- **Activity**
Repeat the data that follows verbatim. Images are not part of the copy.

- **Dataset excerpt**
========================================================================
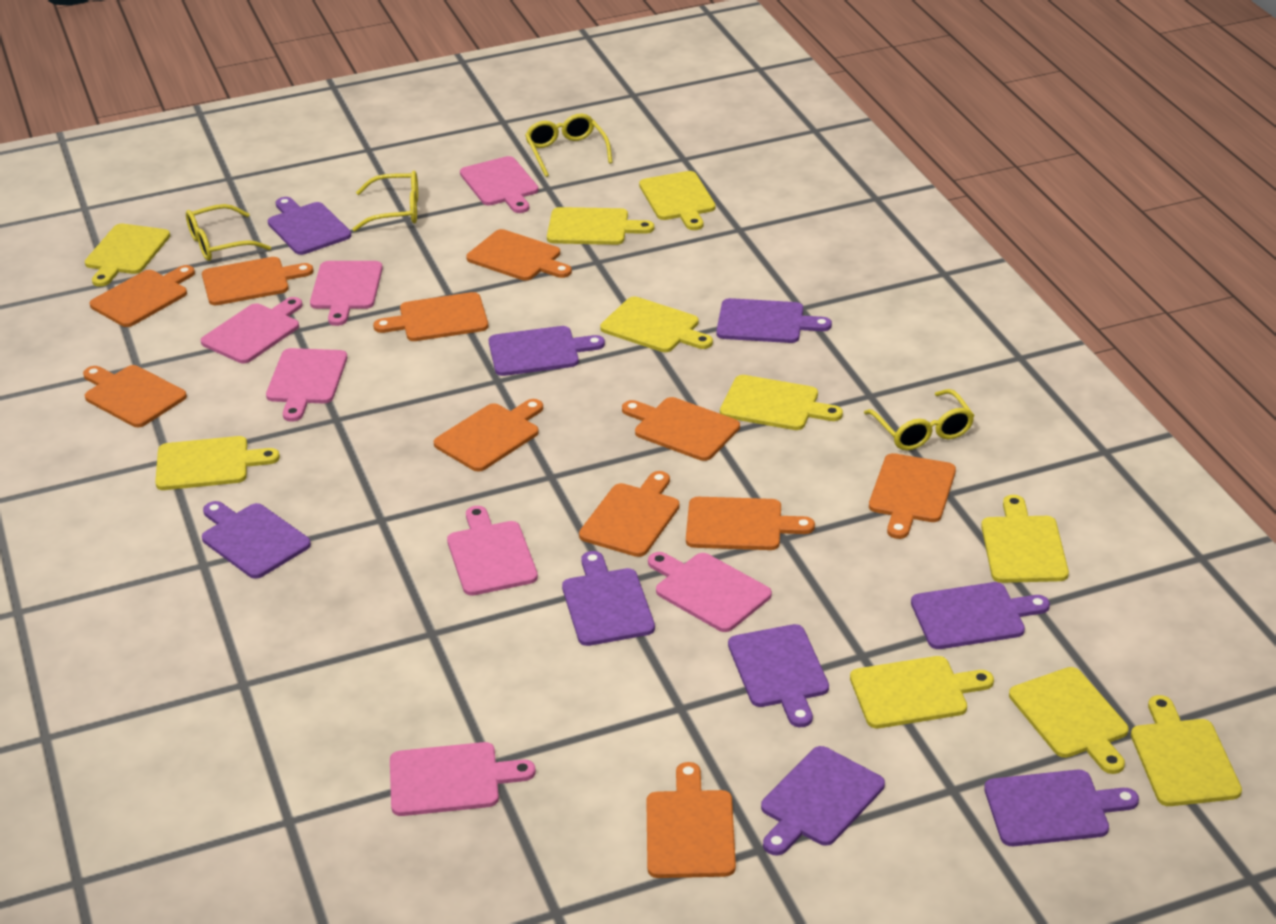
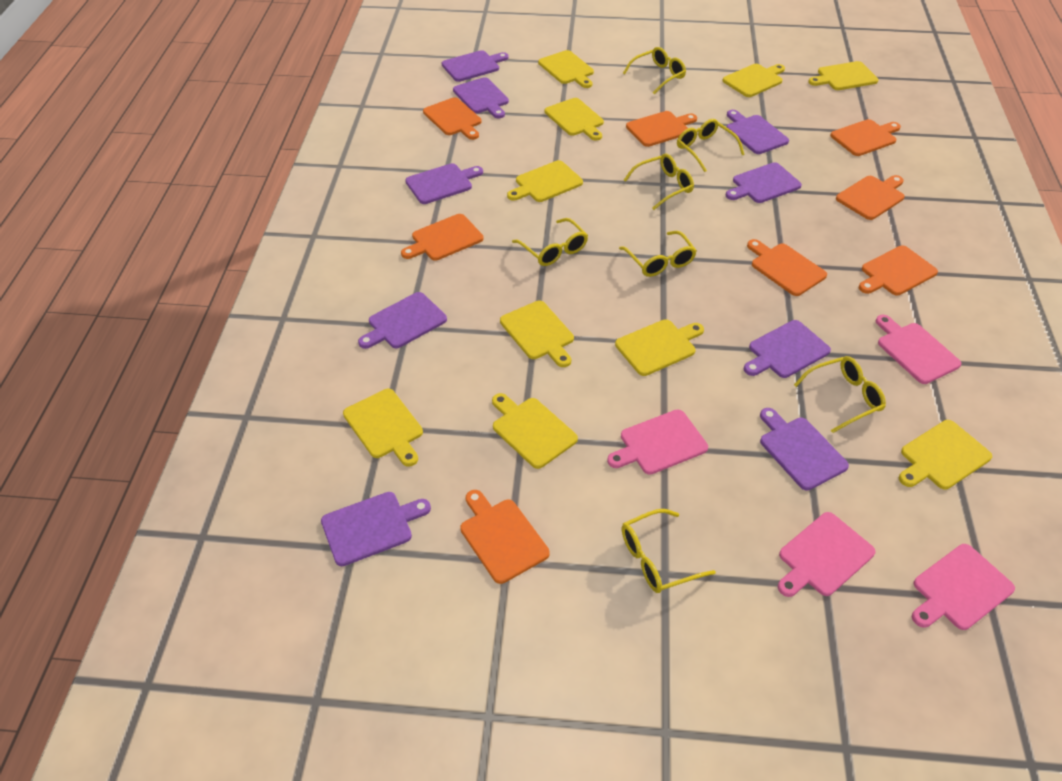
orange cutting board: 11 -> 8
pink cutting board: 7 -> 4
yellow glasses: 4 -> 7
========================================================================
- **Task solution**
orange cutting board: 11 -> 8
pink cutting board: 7 -> 4
yellow glasses: 4 -> 7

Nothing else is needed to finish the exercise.